__What you need to do__: For the records shown below, return an exact copy that excludes the pictures.

Top of Data excerpts

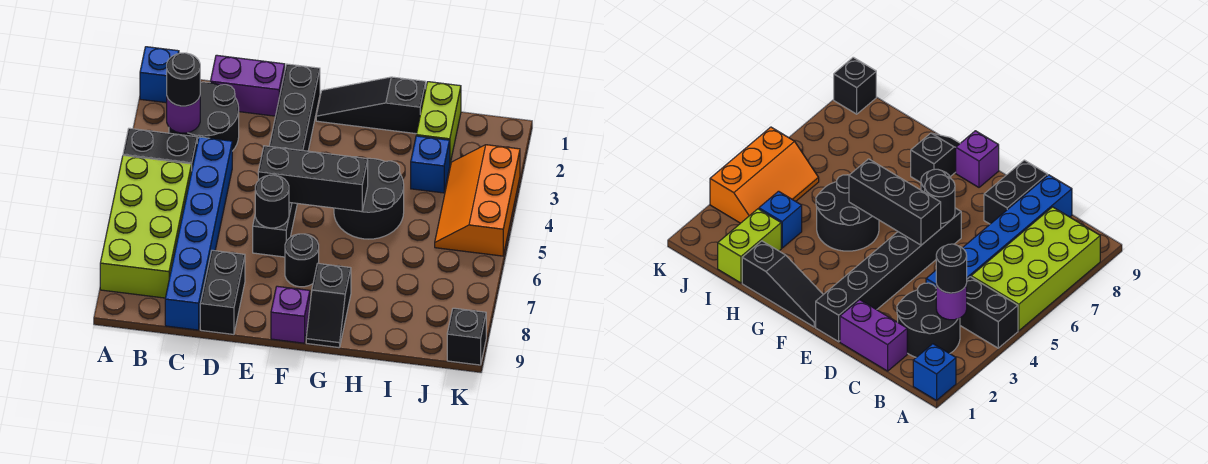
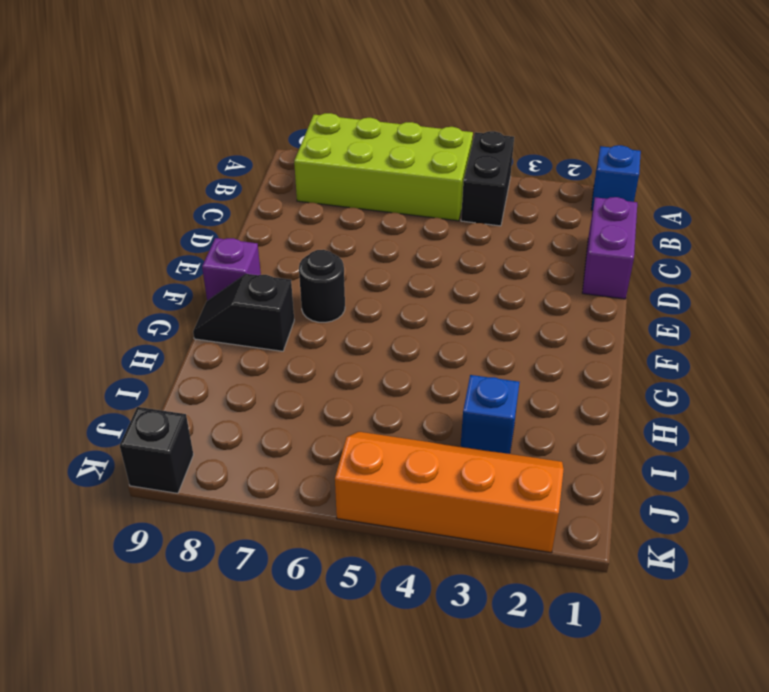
orange slope J2:K5 level 1 top K -> orange slope J3:K5 level 1 top K
none -> black round brick B2:C3 level 1
none -> blue brick C4:C9 level 1
none -> black brick D8:D9 level 1

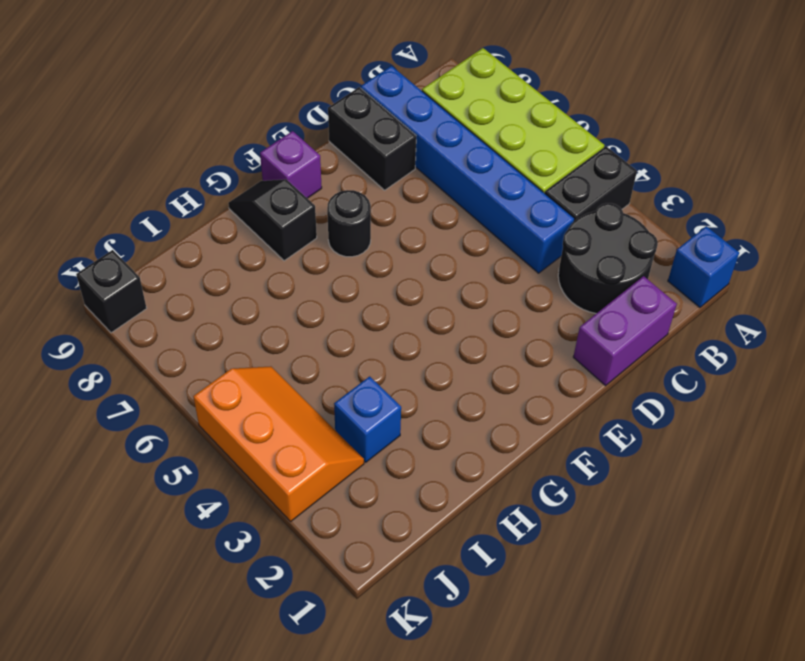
none -> black brick E1:E6 level 1
none -> black slope F1:H1 level 1 top H
none -> black round brick G4:H5 level 1

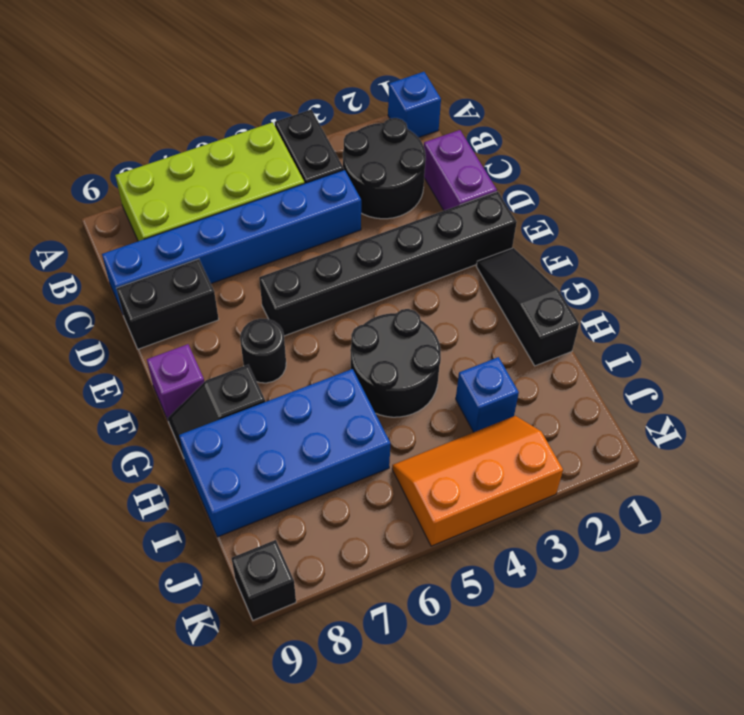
blue brick H6:I9 level 1 -> none
none -> lime brick I1:I2 level 1
none -> purple round brick B3 level 2
none -> black brick E5:G5 level 2

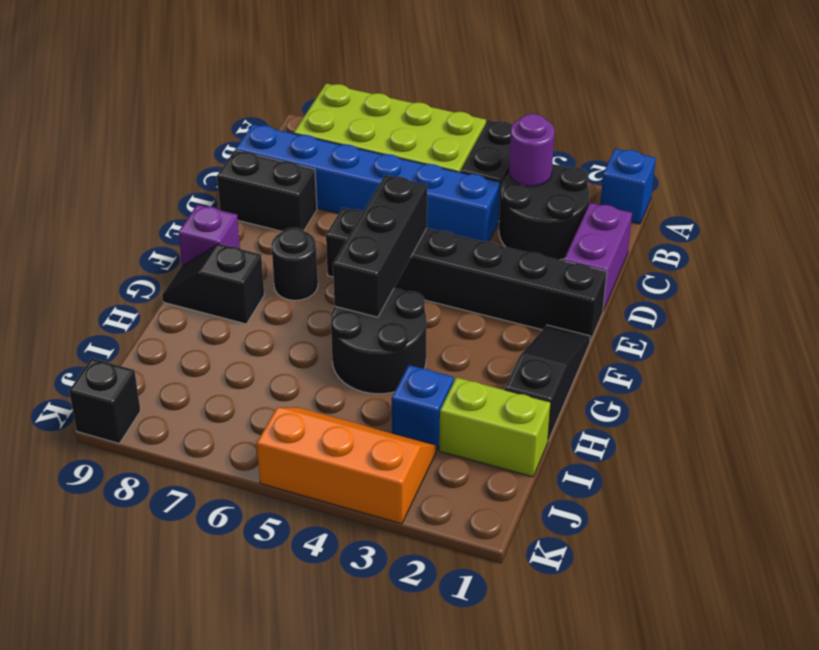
none -> black round brick E6 level 2
none -> black round brick B3 level 3

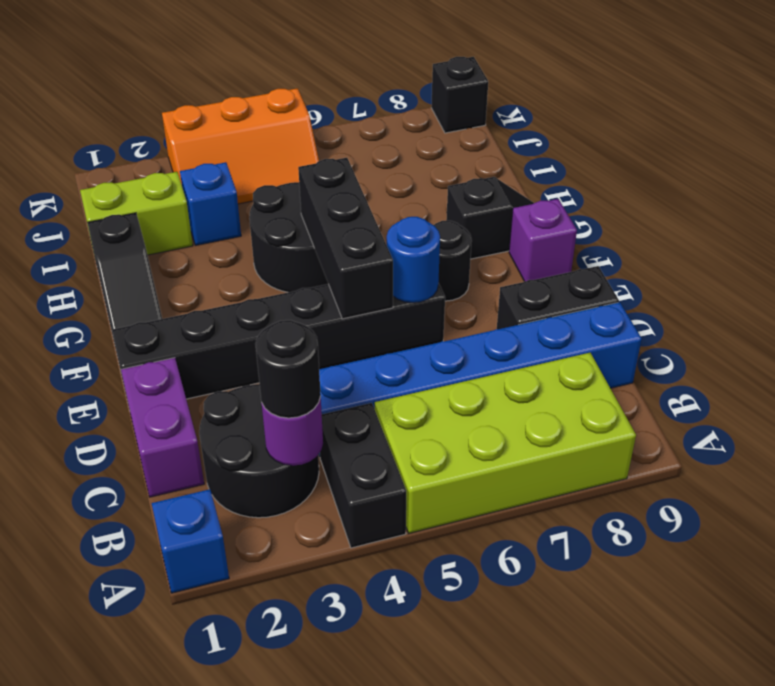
blue round brick E6 level 2 -> black round brick E6 level 2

Bottom of Data excerpts

__Answer space__:
orange slope J2:K5 level 1 top K -> orange slope J3:K5 level 1 top K
none -> black round brick B2:C3 level 1
none -> blue brick C4:C9 level 1
none -> black brick D8:D9 level 1

none -> black brick E1:E6 level 1
none -> black slope F1:H1 level 1 top H
none -> black round brick G4:H5 level 1

blue brick H6:I9 level 1 -> none
none -> lime brick I1:I2 level 1
none -> purple round brick B3 level 2
none -> black brick E5:G5 level 2

none -> black round brick E6 level 2
none -> black round brick B3 level 3

blue round brick E6 level 2 -> black round brick E6 level 2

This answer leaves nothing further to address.